If pictures are present, leave them out, and copy the data word for word.

◆ Listed entries

---*---

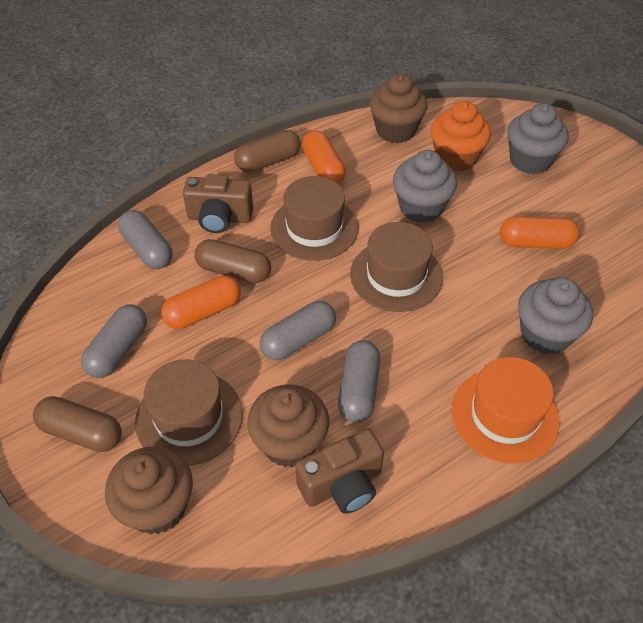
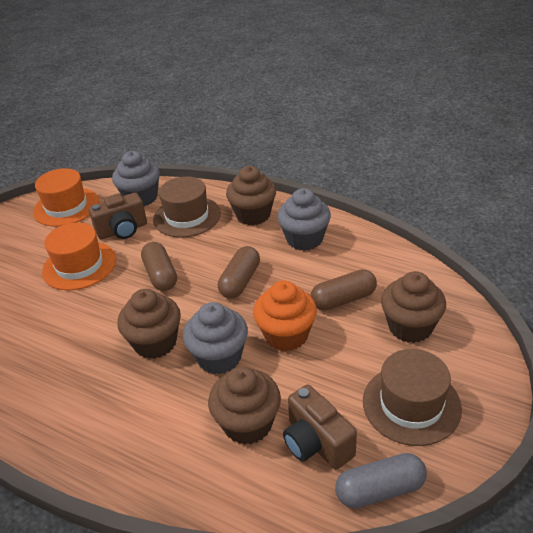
brown cupcake: 3 -> 4
brown hat: 3 -> 2
grey capsule: 4 -> 1
orange capsule: 3 -> 0
orange hat: 1 -> 2

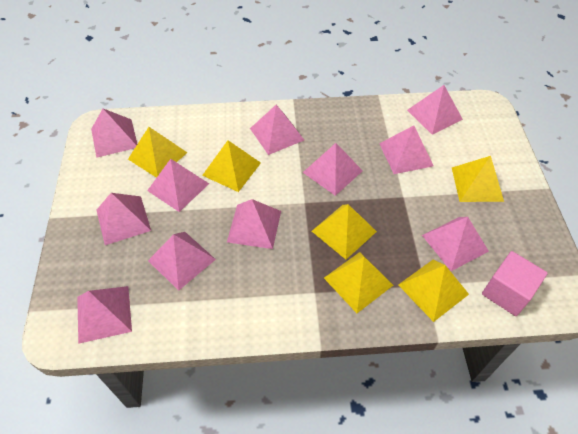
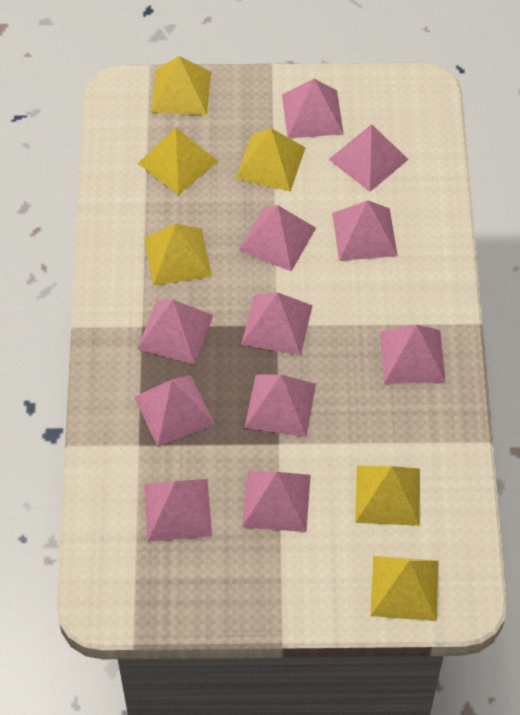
pink cube: 1 -> 0

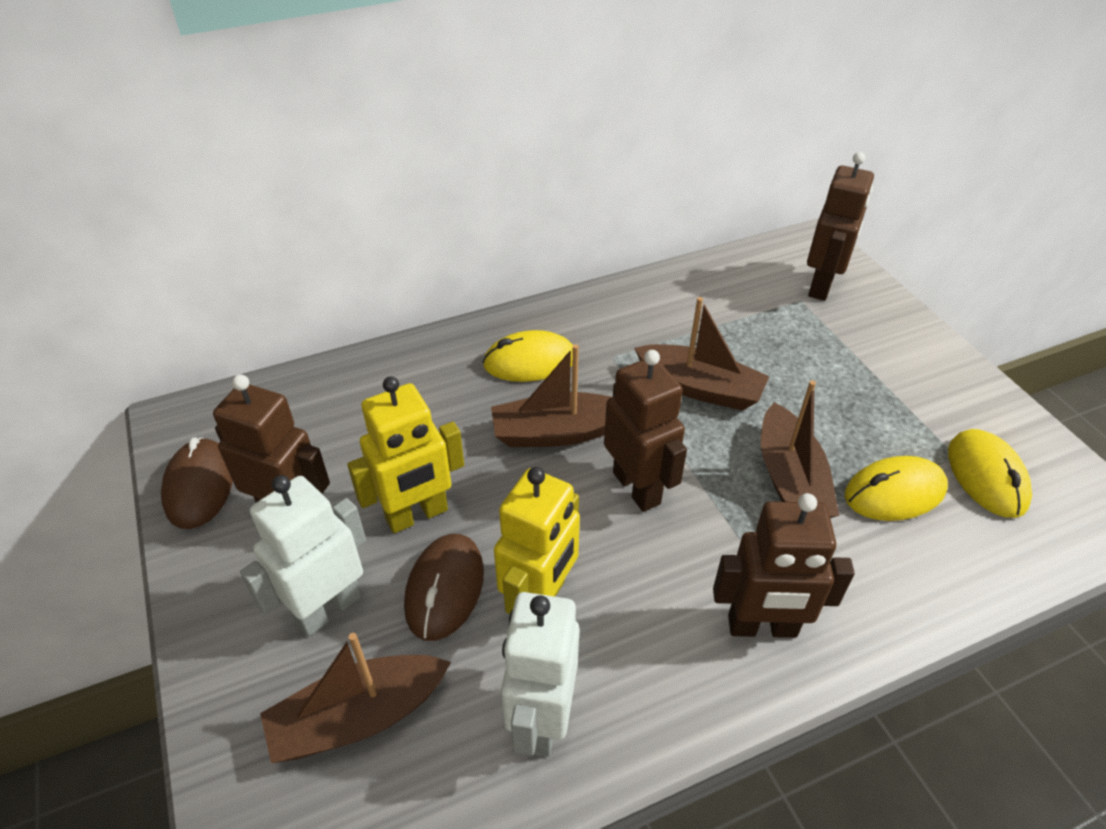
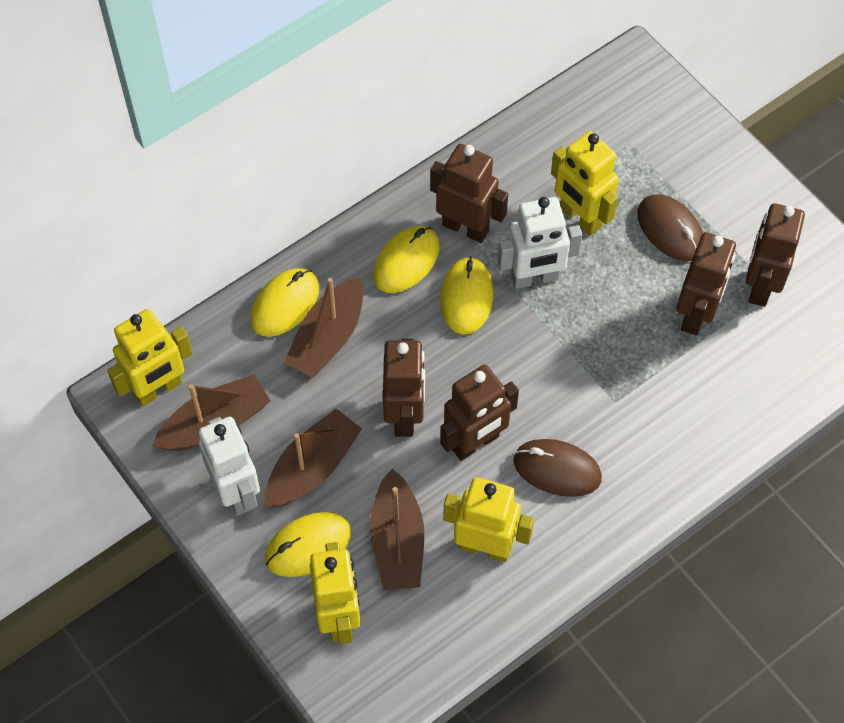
brown robot: 4 -> 5
yellow mouse: 3 -> 4
yellow robot: 2 -> 4

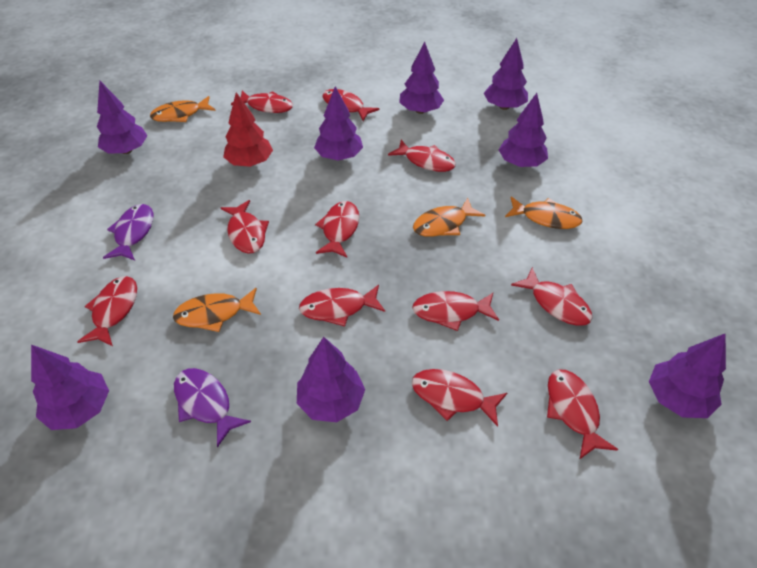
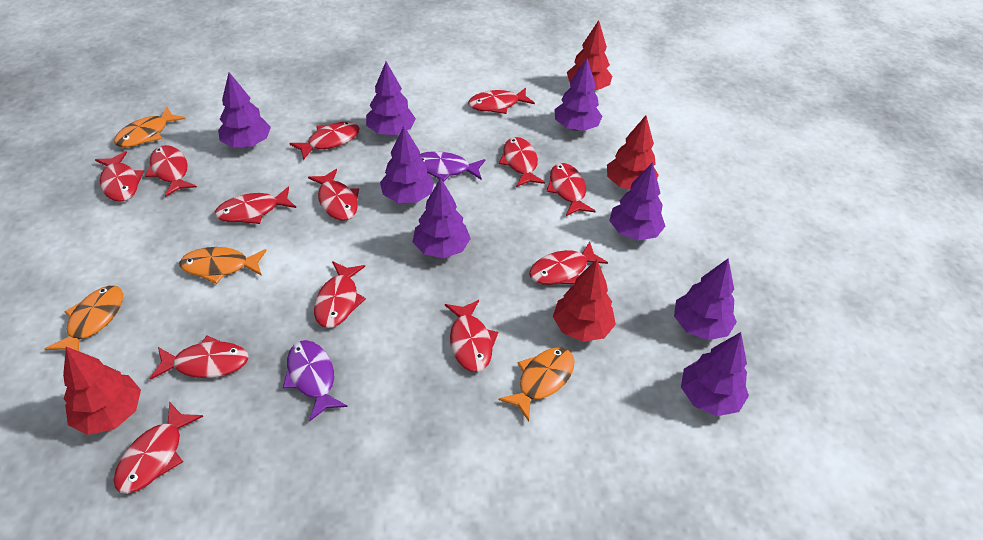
red fish: 11 -> 13
red tree: 1 -> 4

---*---

◆ Solution to this task
brown cupcake: 3 -> 4
brown hat: 3 -> 2
grey capsule: 4 -> 1
orange capsule: 3 -> 0
orange hat: 1 -> 2

pink cube: 1 -> 0

brown robot: 4 -> 5
yellow mouse: 3 -> 4
yellow robot: 2 -> 4

red fish: 11 -> 13
red tree: 1 -> 4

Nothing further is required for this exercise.